Recorded data
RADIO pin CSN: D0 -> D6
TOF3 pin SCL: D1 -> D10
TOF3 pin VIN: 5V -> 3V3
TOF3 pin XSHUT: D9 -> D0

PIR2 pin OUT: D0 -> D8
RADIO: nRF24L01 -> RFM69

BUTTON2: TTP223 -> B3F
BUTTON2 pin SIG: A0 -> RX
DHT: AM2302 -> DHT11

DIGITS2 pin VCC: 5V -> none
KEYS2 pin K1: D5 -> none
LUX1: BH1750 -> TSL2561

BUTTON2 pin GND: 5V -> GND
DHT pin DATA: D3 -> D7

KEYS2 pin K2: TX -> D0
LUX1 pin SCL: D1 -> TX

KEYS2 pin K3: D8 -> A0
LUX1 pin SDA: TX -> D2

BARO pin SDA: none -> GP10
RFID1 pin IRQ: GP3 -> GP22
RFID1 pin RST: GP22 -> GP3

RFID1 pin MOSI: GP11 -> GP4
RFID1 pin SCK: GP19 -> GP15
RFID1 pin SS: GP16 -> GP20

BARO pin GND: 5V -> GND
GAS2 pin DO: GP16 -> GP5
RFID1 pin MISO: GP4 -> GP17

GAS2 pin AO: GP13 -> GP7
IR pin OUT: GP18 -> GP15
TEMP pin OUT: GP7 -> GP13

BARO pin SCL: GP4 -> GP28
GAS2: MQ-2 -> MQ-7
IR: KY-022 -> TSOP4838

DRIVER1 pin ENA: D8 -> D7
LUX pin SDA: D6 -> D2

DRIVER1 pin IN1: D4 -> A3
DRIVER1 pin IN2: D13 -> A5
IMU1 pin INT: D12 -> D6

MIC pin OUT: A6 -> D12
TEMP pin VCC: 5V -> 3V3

To do:
Each line in the entries above, starting at the line with "TOF3 pin VIN: 5V -> 3V3" and ending at the line with "LUX1 pin SDA: TX -> D2", is to be printed exactly, and only those lines.

Response area:
TOF3 pin VIN: 5V -> 3V3
TOF3 pin XSHUT: D9 -> D0

PIR2 pin OUT: D0 -> D8
RADIO: nRF24L01 -> RFM69

BUTTON2: TTP223 -> B3F
BUTTON2 pin SIG: A0 -> RX
DHT: AM2302 -> DHT11

DIGITS2 pin VCC: 5V -> none
KEYS2 pin K1: D5 -> none
LUX1: BH1750 -> TSL2561

BUTTON2 pin GND: 5V -> GND
DHT pin DATA: D3 -> D7

KEYS2 pin K2: TX -> D0
LUX1 pin SCL: D1 -> TX

KEYS2 pin K3: D8 -> A0
LUX1 pin SDA: TX -> D2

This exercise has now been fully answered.